### THE INPUT

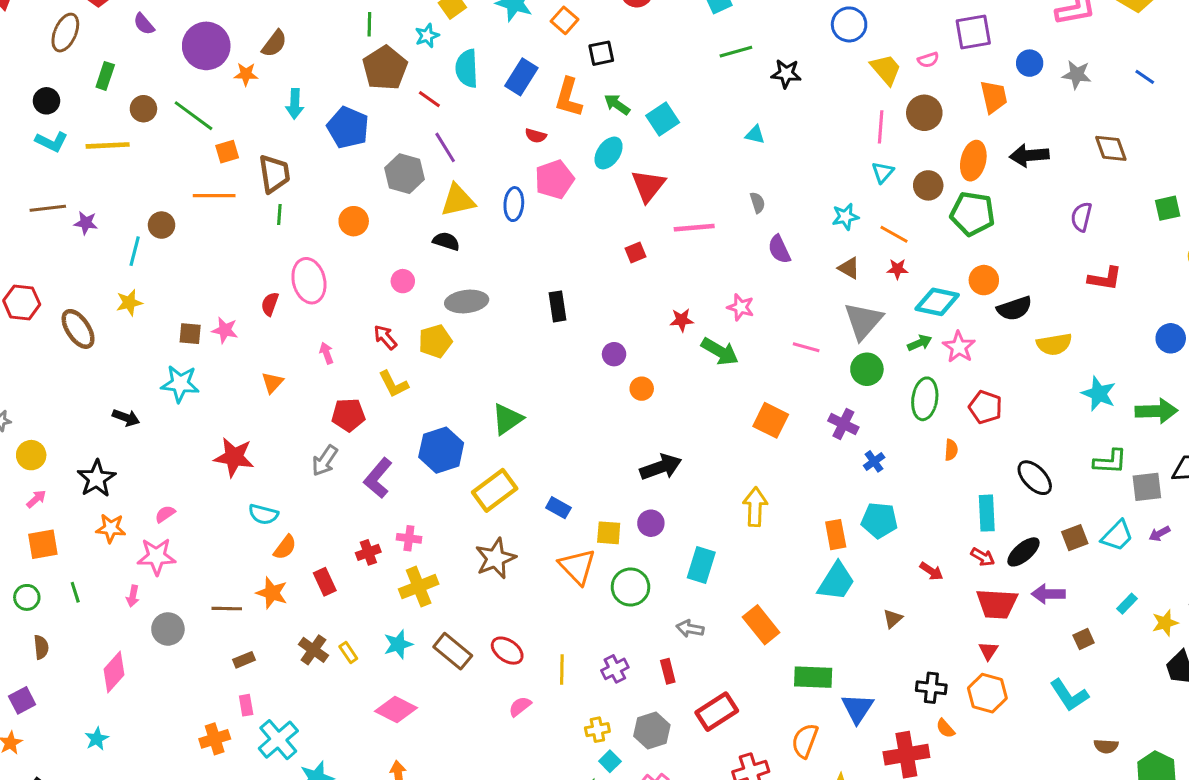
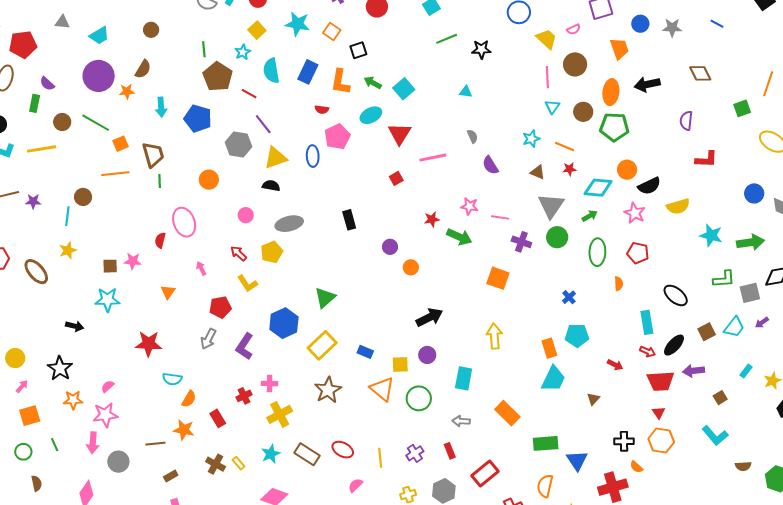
purple semicircle: (144, 24) -> (47, 84), moved
cyan ellipse: (609, 153) -> (371, 115), turned 35
pink line: (806, 347) -> (500, 217), moved
pink star: (959, 347) -> (635, 213), moved
purple cross: (843, 424) -> (521, 242), moved
pink arrow: (133, 596) -> (93, 443), size x1.5

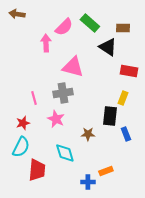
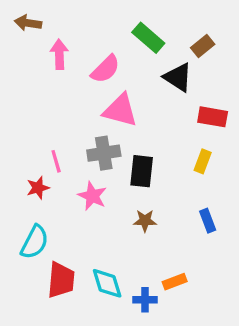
pink semicircle: (64, 27) -> (105, 69), moved
brown rectangle: (123, 28) -> (203, 46), turned -40
pink arrow: (46, 43) -> (59, 54), moved
black rectangle: (110, 116) -> (142, 171), moved
red star: (23, 123) -> (38, 188), moved
cyan diamond: (65, 153) -> (107, 283), moved

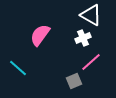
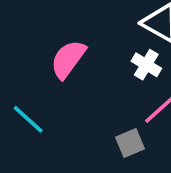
white cross: (83, 38) -> (146, 65), turned -35

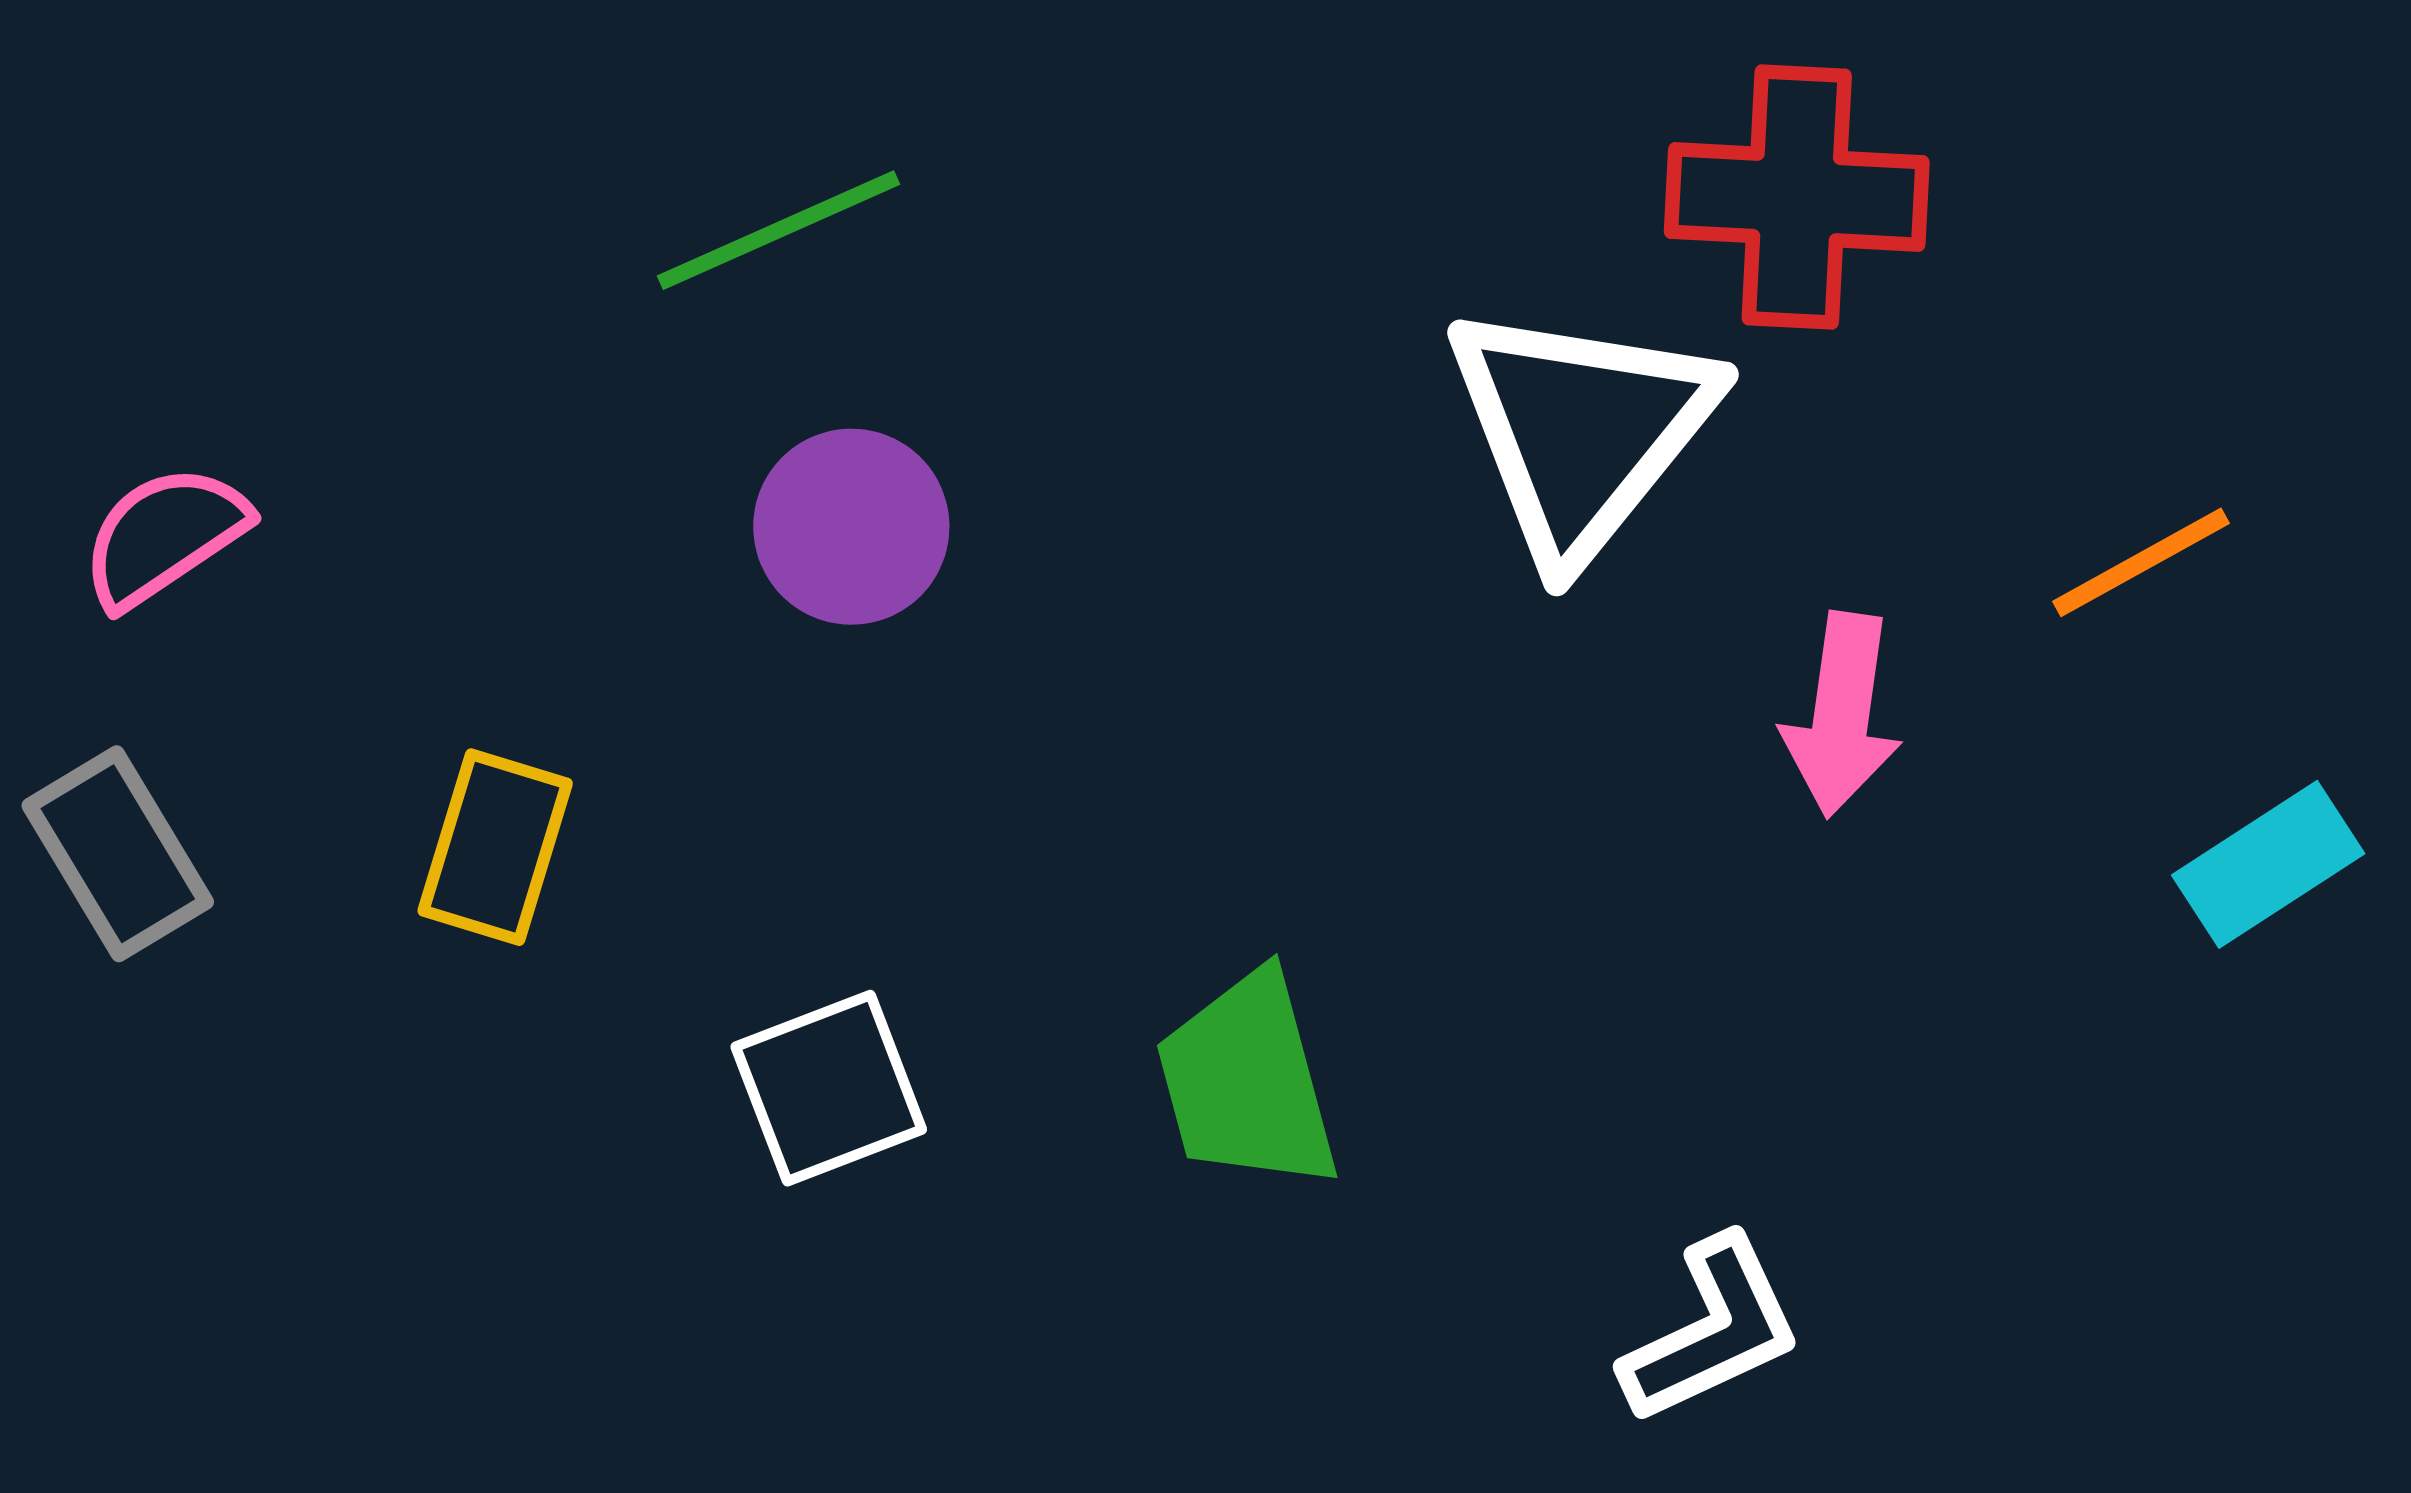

######

YOUR GOAL
Word for word, give again the lines from the first entry to the line with "pink arrow: (133, 596)", inclusive. Exclude the pictures.

ANSWER SECTION
purple semicircle: (144, 24) -> (47, 84), moved
cyan ellipse: (609, 153) -> (371, 115), turned 35
pink line: (806, 347) -> (500, 217), moved
pink star: (959, 347) -> (635, 213), moved
purple cross: (843, 424) -> (521, 242), moved
pink arrow: (133, 596) -> (93, 443), size x1.5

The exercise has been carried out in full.